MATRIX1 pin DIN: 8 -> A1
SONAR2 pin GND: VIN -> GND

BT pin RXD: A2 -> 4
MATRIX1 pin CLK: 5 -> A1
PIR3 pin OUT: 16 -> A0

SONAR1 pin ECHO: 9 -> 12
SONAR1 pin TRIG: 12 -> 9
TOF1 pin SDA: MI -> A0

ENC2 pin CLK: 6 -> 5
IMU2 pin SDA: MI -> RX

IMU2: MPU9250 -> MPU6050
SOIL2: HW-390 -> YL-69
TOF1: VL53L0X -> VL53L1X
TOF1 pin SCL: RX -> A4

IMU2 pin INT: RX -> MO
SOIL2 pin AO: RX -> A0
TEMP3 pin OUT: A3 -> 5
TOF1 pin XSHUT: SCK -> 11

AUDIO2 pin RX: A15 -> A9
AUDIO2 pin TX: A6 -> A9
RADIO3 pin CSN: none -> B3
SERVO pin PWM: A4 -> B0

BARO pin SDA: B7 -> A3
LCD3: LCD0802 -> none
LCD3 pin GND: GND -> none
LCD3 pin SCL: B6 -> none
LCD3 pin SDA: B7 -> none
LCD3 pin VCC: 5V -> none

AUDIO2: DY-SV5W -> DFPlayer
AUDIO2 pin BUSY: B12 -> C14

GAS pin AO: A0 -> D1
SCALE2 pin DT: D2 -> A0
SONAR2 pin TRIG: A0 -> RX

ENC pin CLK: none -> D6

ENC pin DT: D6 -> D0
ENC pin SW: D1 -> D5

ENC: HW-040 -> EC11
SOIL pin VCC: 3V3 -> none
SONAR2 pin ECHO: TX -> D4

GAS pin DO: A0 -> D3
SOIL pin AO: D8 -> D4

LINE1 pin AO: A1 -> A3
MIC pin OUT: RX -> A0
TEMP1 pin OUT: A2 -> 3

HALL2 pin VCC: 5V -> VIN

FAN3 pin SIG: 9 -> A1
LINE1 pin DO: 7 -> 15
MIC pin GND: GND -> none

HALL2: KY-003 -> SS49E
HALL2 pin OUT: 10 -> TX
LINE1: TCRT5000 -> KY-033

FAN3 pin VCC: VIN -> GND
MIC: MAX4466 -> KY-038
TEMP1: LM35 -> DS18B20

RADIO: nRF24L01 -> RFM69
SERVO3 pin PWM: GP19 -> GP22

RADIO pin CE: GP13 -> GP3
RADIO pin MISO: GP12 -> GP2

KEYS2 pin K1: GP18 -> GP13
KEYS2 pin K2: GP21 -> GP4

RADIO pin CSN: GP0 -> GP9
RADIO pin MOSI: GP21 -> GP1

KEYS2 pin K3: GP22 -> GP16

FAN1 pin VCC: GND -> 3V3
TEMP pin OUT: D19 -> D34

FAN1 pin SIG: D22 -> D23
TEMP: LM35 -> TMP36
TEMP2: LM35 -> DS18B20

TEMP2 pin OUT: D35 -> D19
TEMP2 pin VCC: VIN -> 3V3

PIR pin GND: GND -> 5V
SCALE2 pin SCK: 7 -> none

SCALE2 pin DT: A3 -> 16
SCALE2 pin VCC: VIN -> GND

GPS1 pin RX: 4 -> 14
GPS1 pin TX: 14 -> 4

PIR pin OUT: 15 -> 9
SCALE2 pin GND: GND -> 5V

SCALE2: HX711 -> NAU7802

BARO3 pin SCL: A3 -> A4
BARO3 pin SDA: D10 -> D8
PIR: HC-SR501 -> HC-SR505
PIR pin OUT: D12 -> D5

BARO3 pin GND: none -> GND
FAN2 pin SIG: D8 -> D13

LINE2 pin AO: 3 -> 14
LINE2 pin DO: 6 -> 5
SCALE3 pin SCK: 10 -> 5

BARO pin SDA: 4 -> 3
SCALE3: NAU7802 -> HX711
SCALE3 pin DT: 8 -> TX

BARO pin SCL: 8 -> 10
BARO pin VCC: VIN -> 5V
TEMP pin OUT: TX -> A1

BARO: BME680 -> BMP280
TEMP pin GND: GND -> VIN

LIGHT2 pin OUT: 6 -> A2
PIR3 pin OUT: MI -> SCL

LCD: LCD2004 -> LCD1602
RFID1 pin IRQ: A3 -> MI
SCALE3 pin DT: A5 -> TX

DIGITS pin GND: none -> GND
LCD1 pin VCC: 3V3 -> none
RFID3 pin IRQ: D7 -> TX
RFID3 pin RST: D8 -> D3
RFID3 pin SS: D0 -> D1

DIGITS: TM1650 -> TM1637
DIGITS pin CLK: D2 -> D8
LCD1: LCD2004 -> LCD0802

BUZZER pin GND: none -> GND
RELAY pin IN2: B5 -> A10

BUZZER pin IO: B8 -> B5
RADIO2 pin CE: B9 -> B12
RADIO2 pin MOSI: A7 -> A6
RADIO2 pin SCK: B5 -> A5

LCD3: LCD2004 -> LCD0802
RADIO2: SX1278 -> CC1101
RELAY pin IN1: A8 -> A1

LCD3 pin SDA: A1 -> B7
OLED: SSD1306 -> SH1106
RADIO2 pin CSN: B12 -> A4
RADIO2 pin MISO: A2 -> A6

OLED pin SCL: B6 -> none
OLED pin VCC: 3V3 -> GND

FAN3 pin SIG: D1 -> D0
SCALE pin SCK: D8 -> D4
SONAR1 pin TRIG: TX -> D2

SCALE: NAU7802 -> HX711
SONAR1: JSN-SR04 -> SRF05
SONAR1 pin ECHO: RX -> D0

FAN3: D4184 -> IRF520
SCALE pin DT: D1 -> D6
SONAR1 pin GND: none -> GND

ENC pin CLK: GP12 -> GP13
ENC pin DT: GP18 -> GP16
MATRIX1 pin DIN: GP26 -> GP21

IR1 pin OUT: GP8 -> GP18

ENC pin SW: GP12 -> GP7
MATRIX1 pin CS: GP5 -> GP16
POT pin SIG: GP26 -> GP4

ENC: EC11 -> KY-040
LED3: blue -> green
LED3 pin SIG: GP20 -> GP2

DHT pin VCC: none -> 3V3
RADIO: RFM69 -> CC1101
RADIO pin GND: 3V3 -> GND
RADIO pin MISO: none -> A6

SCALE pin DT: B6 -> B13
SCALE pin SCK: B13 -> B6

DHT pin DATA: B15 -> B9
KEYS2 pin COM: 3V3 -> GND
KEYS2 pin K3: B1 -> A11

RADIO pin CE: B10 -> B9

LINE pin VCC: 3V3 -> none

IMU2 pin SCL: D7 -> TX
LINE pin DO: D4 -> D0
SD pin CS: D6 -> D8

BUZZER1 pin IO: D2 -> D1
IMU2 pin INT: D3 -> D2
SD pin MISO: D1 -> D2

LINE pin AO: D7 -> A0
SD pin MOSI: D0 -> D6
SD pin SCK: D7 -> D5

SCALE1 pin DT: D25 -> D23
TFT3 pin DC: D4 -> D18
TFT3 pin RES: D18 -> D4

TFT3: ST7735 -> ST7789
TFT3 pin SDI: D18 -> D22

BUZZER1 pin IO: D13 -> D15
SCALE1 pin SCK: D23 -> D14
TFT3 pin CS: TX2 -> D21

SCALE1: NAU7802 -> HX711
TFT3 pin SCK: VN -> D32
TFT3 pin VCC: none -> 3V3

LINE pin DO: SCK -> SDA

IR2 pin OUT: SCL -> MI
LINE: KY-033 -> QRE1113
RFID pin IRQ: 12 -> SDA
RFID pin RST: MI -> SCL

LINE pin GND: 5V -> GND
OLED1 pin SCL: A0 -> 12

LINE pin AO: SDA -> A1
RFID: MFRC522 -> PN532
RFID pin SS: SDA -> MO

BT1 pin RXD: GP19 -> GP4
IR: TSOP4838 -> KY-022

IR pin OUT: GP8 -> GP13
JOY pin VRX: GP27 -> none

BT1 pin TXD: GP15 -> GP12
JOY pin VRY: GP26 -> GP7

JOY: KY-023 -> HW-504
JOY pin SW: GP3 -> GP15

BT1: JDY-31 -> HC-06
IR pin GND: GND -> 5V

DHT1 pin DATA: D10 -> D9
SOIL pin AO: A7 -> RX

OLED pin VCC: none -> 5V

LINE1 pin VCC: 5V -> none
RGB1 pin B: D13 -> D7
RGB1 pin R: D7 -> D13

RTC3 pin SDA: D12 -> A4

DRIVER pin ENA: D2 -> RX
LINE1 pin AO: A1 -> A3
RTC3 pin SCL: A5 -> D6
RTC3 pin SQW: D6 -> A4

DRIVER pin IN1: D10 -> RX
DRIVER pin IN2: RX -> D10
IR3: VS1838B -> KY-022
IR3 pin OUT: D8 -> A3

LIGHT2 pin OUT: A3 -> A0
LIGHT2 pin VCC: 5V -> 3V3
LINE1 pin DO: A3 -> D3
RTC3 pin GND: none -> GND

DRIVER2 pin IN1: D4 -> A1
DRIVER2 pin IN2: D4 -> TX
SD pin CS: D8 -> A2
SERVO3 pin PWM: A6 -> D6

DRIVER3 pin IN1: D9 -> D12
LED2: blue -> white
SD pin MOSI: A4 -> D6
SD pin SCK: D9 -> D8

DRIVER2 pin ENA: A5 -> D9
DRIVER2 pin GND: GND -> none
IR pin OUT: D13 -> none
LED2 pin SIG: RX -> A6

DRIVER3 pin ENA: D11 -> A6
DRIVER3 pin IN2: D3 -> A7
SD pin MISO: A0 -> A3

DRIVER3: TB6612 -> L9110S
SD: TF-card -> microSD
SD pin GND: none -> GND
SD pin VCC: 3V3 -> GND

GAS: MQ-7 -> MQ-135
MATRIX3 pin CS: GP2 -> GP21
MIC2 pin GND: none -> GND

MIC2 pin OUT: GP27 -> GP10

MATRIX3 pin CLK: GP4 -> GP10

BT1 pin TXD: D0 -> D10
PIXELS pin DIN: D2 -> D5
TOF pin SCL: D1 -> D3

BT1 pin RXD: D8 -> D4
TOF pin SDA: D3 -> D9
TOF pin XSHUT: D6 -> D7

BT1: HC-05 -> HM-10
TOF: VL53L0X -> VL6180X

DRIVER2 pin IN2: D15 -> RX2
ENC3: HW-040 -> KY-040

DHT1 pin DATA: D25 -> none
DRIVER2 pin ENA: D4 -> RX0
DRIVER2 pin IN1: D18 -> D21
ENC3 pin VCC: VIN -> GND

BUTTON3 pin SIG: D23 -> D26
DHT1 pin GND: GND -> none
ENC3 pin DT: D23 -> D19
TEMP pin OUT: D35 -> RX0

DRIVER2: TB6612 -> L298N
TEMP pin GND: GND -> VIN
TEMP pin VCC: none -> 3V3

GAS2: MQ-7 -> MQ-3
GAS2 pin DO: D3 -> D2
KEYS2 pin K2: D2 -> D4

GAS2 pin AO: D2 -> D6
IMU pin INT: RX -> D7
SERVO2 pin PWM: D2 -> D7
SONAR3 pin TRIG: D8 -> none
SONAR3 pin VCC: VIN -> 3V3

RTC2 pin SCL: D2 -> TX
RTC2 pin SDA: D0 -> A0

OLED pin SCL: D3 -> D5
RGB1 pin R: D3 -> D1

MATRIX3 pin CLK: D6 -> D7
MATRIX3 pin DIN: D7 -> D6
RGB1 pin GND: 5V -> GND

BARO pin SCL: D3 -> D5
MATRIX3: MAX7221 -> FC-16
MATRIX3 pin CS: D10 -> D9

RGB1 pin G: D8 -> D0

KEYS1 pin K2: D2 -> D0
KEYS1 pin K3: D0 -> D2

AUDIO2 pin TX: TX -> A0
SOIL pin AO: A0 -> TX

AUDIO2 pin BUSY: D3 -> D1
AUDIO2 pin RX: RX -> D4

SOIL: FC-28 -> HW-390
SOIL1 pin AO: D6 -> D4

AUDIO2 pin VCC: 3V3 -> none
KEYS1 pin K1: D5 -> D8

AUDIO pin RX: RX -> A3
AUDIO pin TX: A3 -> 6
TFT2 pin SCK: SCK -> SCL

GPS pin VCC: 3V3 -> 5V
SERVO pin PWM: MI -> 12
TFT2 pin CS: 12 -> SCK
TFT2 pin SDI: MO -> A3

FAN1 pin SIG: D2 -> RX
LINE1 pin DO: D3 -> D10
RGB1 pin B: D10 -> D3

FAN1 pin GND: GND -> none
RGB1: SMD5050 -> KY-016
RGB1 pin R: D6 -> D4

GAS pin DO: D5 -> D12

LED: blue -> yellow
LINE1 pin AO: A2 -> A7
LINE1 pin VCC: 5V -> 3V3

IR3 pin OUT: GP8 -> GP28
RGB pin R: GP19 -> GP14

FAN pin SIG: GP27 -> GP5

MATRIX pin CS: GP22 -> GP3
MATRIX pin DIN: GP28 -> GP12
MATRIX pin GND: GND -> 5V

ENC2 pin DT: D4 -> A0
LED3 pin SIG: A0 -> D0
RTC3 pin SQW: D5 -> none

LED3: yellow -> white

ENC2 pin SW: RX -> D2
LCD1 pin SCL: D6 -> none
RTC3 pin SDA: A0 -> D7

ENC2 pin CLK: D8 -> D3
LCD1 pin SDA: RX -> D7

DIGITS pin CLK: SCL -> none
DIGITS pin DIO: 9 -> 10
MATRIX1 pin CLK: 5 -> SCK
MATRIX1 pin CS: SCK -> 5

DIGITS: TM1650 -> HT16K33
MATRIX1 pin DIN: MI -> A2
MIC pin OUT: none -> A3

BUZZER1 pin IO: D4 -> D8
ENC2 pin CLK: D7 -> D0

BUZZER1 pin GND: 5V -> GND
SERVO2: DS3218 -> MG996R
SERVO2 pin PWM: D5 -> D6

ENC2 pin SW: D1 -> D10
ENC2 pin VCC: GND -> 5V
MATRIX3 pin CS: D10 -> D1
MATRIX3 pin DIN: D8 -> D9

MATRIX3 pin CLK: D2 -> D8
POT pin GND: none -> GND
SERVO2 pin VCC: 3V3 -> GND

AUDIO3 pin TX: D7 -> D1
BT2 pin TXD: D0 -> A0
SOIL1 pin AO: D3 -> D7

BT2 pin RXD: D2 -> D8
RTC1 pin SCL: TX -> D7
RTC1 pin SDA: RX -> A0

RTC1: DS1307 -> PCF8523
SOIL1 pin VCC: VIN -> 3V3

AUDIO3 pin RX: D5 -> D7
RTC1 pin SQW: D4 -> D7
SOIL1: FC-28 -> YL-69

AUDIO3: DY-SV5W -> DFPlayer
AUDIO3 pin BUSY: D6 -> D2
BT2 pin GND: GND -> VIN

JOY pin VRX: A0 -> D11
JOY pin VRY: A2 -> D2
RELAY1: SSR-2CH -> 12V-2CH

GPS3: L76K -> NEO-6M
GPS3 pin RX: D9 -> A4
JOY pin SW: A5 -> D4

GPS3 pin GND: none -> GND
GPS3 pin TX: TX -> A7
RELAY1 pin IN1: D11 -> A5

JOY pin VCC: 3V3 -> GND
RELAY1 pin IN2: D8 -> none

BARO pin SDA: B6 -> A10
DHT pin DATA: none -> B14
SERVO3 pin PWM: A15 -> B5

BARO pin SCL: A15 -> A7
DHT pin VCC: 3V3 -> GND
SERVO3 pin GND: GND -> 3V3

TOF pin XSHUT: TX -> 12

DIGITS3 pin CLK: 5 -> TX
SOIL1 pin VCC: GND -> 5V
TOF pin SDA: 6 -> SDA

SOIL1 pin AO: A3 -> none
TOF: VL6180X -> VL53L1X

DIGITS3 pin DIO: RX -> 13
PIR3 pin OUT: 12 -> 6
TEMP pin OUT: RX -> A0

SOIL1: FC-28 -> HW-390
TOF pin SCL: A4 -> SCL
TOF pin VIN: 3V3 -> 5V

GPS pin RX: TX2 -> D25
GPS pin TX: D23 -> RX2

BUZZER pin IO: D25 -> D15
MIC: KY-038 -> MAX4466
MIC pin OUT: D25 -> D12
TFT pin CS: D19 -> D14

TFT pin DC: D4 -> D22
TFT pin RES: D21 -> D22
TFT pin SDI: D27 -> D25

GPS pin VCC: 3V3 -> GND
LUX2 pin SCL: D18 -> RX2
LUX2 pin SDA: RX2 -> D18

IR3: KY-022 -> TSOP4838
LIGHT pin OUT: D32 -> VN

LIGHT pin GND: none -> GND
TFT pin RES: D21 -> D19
________________________________________
* _PROBLEM STATEMENT_
In the material above, transcribe exactly the lines beginning at the one with "DRIVER pin IN2: RX -> D10" and ending at the one with "DRIVER3 pin IN1: D9 -> D12", both included.

* _ANSWER BOX_
DRIVER pin IN2: RX -> D10
IR3: VS1838B -> KY-022
IR3 pin OUT: D8 -> A3

LIGHT2 pin OUT: A3 -> A0
LIGHT2 pin VCC: 5V -> 3V3
LINE1 pin DO: A3 -> D3
RTC3 pin GND: none -> GND

DRIVER2 pin IN1: D4 -> A1
DRIVER2 pin IN2: D4 -> TX
SD pin CS: D8 -> A2
SERVO3 pin PWM: A6 -> D6

DRIVER3 pin IN1: D9 -> D12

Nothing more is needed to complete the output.